Segment Start: Listed entries

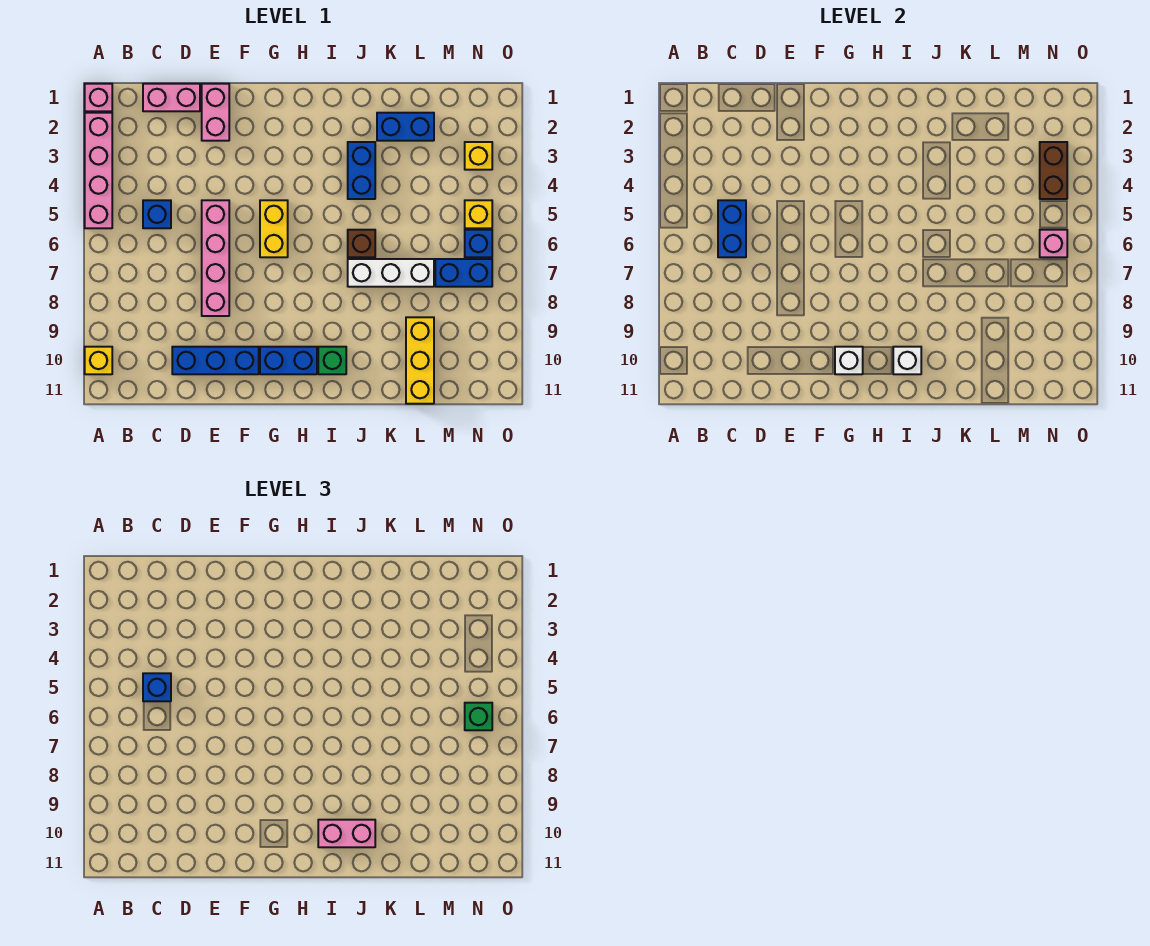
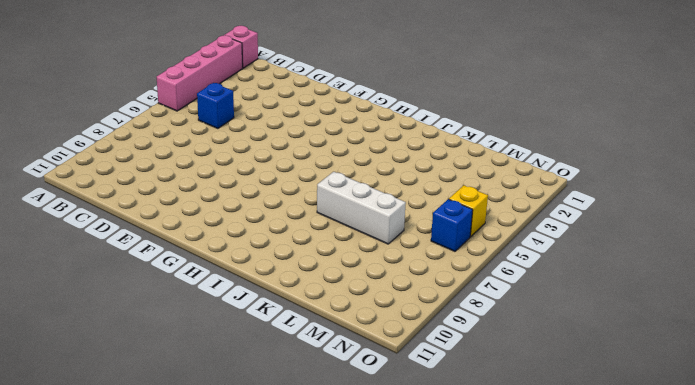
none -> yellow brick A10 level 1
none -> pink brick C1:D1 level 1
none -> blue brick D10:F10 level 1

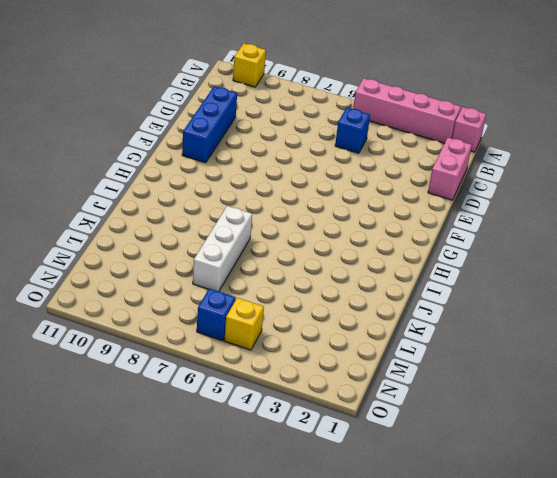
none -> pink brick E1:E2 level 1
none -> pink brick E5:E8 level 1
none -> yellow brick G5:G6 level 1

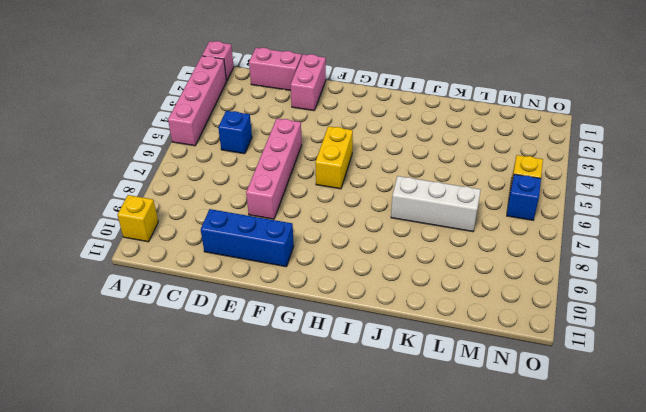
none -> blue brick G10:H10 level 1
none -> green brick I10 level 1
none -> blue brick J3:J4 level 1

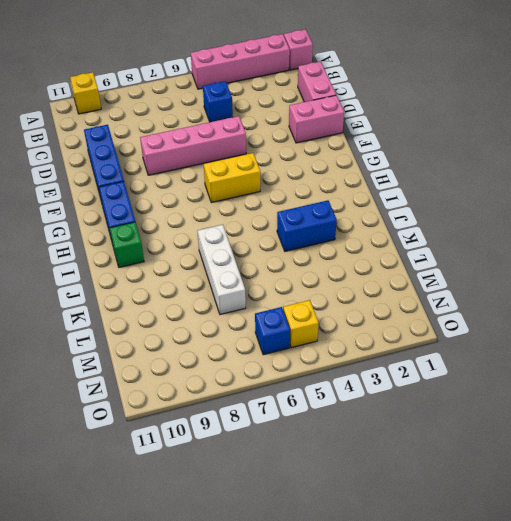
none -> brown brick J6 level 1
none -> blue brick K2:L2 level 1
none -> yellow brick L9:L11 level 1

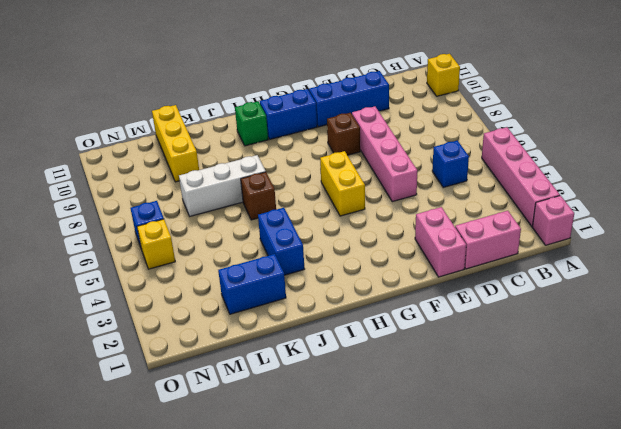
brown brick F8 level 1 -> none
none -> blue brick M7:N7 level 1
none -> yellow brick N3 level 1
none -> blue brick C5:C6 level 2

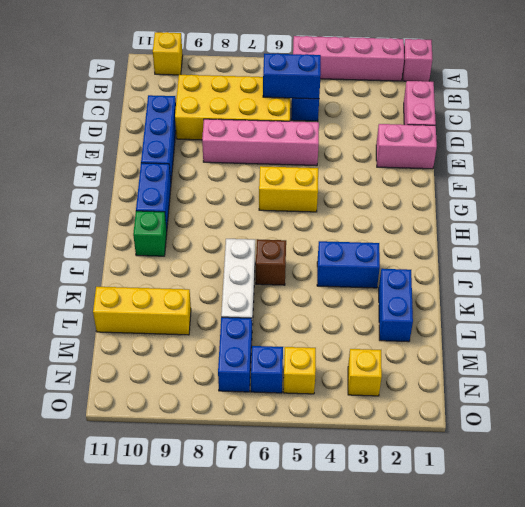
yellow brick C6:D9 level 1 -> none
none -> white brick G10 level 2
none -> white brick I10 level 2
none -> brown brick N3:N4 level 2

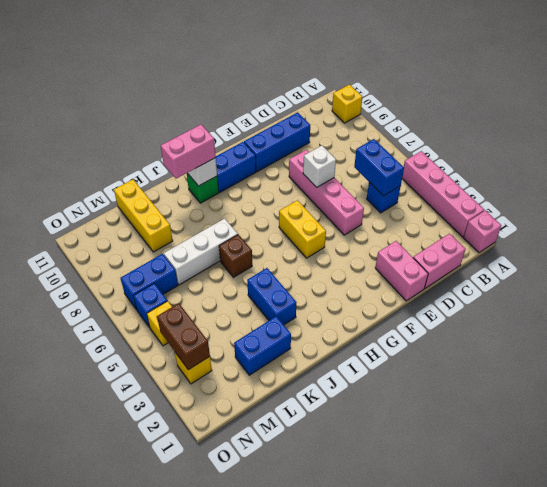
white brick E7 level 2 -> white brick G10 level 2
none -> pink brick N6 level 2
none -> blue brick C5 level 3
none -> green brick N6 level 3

Segment End: Listed entries

Activity.
Copy nothing but the lines from the start of the entries through the line with "brown brick F8 level 1 -> none". Write them out exactly, without pictures.

The completed task.
none -> yellow brick A10 level 1
none -> pink brick C1:D1 level 1
none -> blue brick D10:F10 level 1

none -> pink brick E1:E2 level 1
none -> pink brick E5:E8 level 1
none -> yellow brick G5:G6 level 1

none -> blue brick G10:H10 level 1
none -> green brick I10 level 1
none -> blue brick J3:J4 level 1

none -> brown brick J6 level 1
none -> blue brick K2:L2 level 1
none -> yellow brick L9:L11 level 1

brown brick F8 level 1 -> none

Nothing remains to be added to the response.